> _DATASET EXTRACT_:
____

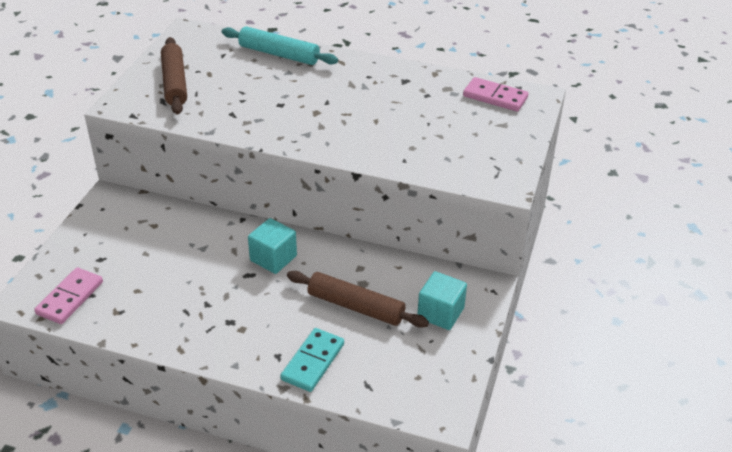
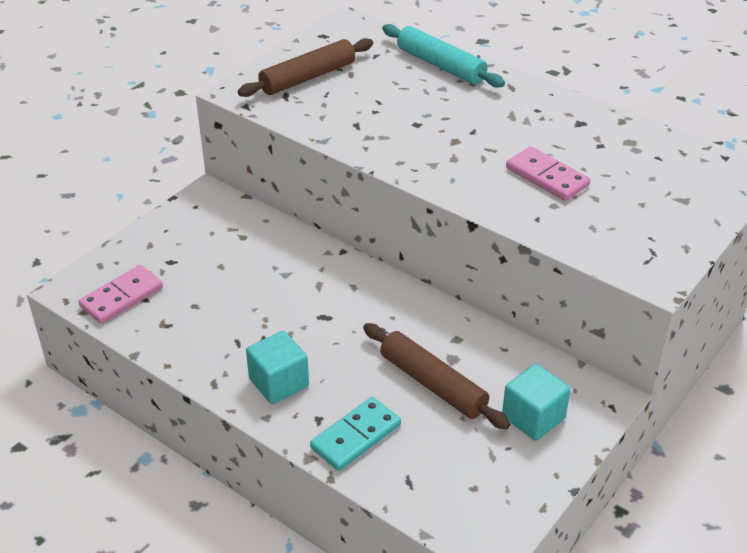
camera: 20 degrees right, 0 degrees up
(175, 83) = (308, 77): brown rolling pin -> brown rolling pin turned 45 degrees clockwise
(273, 258) = (359, 304): turquoise cube -> turquoise cube (279, 382)
(495, 97) = (687, 164): pink domino -> pink domino (547, 177)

____

> _ACTION ITEM_: The answer should consist only of the number of lines above in which "degrees" appears.

> _RESPONSE BELOW_: 2